## Required work
Images should be omitted while the rest of the data is duplicated exactly.

## Data provided
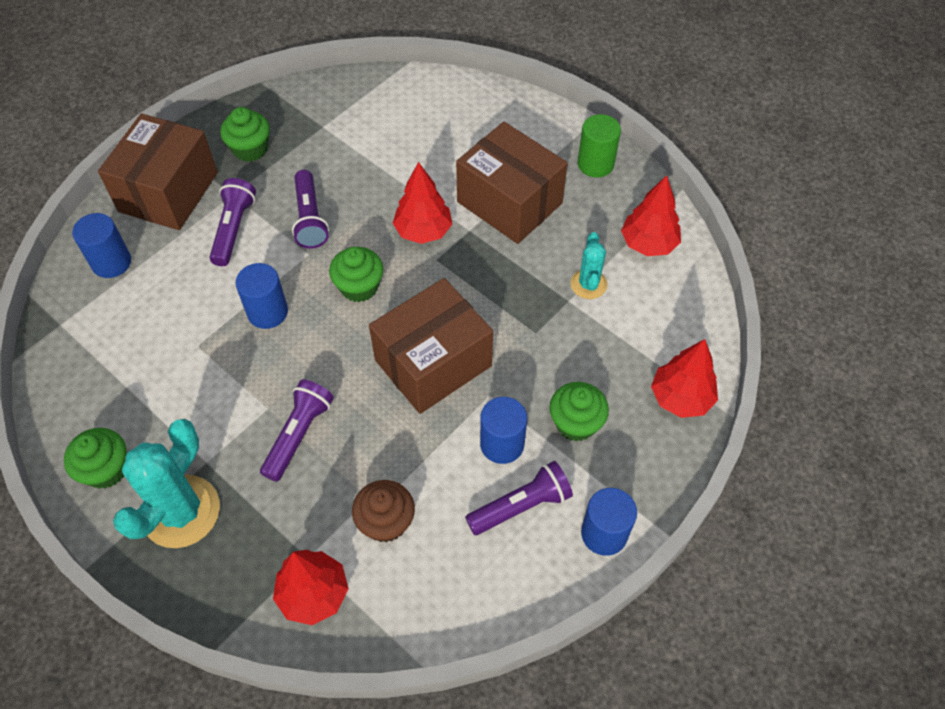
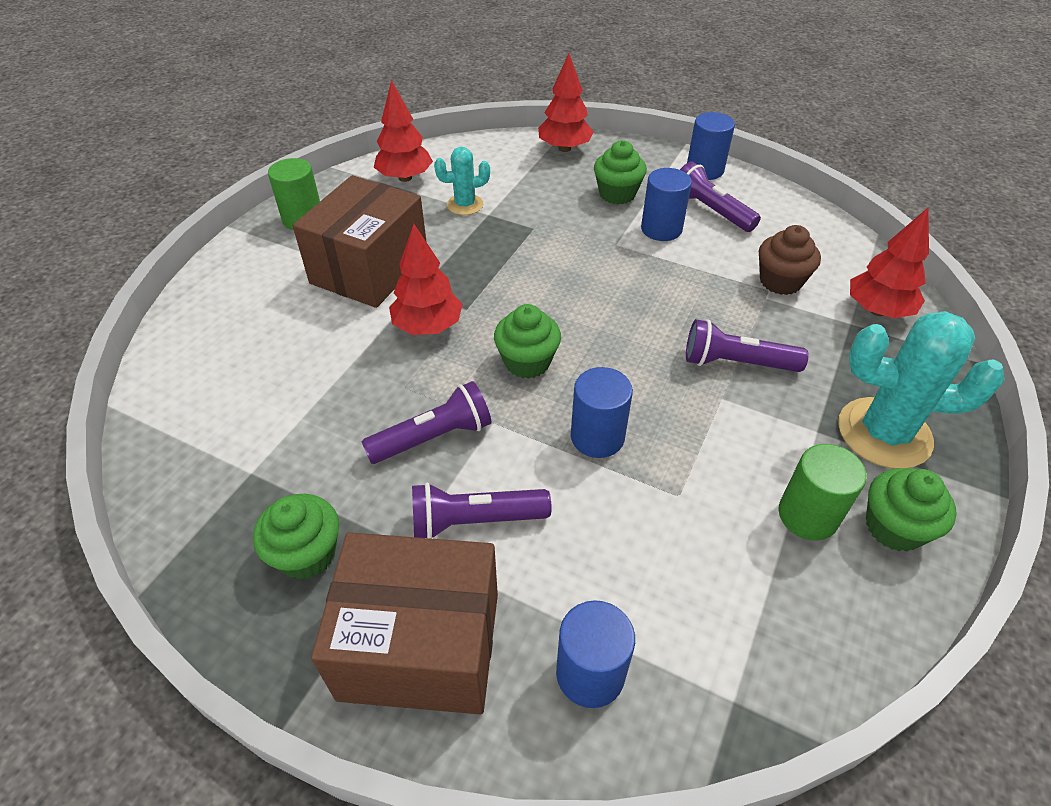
camera: 105 degrees left, 10 degrees down
(143, 418) = (807, 515): none -> green cylinder
(433, 363) = (600, 285): brown box -> none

## Exercise output
camera: 105 degrees left, 10 degrees down
(143, 418) = (807, 515): none -> green cylinder
(433, 363) = (600, 285): brown box -> none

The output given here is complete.